Version difference data

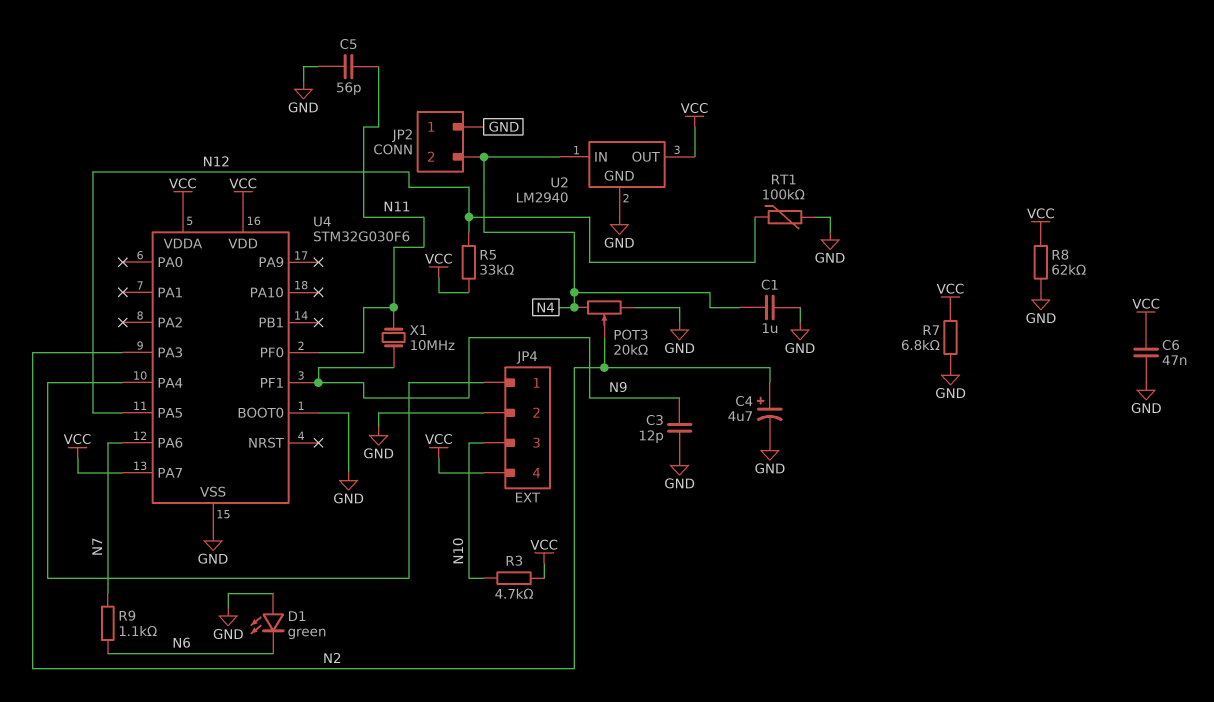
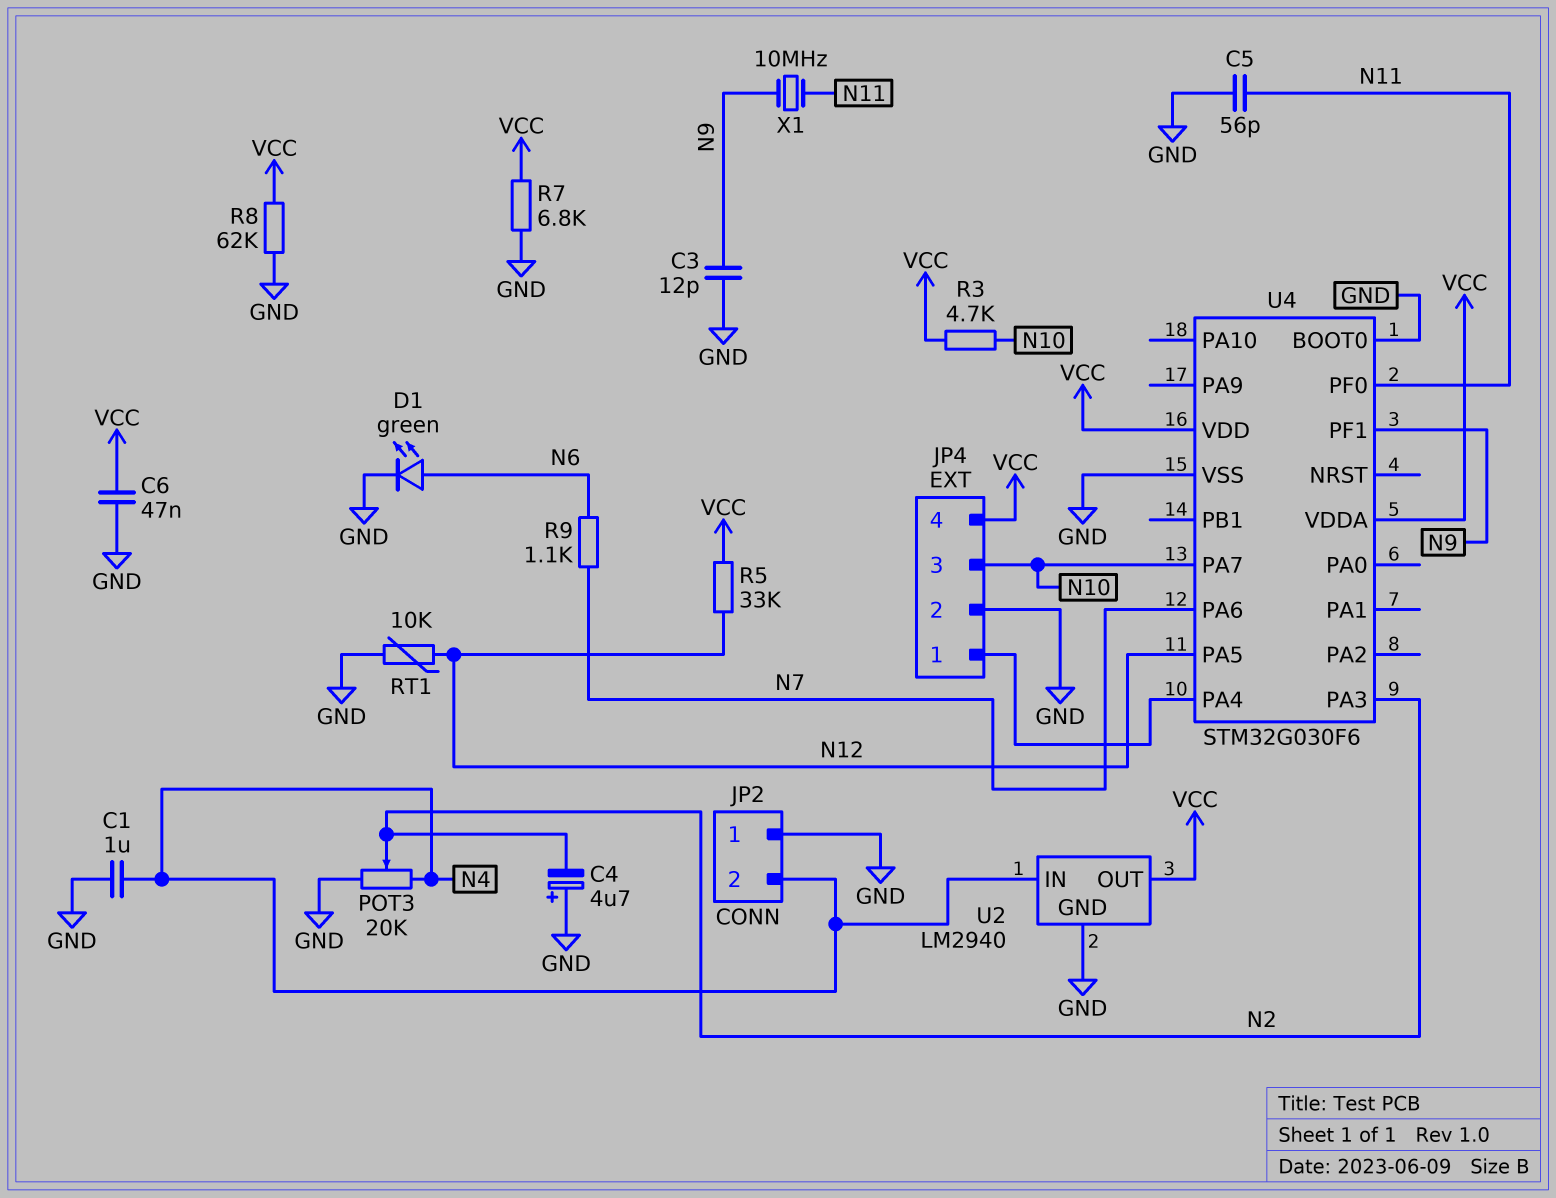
C4: 4.7uF (plus N2, minus GND) -> 4.7uF (plus GND, minus N2)
D1: LED green (A GND, K N6) -> LED green (A N6, K GND)
RT1: 100k (GND, N12) -> 10k (GND, N12)
U4 pin PA7: VCC -> N10

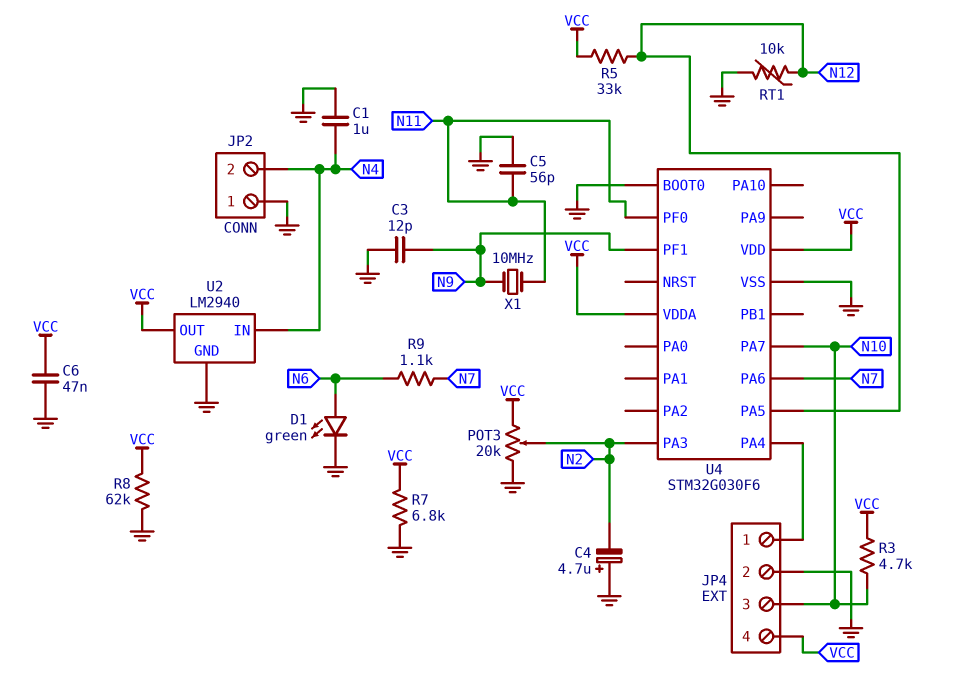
POT3: 20k (GND, N4, wiper N2) -> 20k (GND, VCC, wiper N2)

→ **Try it**: Every line from the one containing "RT1: 100k (GND, N12) -> 10k (GND, N12)" through the last line of the data, both included, is to be repeated exactly; the pictures are to be left out.

→ **Written reply**:
RT1: 100k (GND, N12) -> 10k (GND, N12)
U4 pin PA7: VCC -> N10

POT3: 20k (GND, N4, wiper N2) -> 20k (GND, VCC, wiper N2)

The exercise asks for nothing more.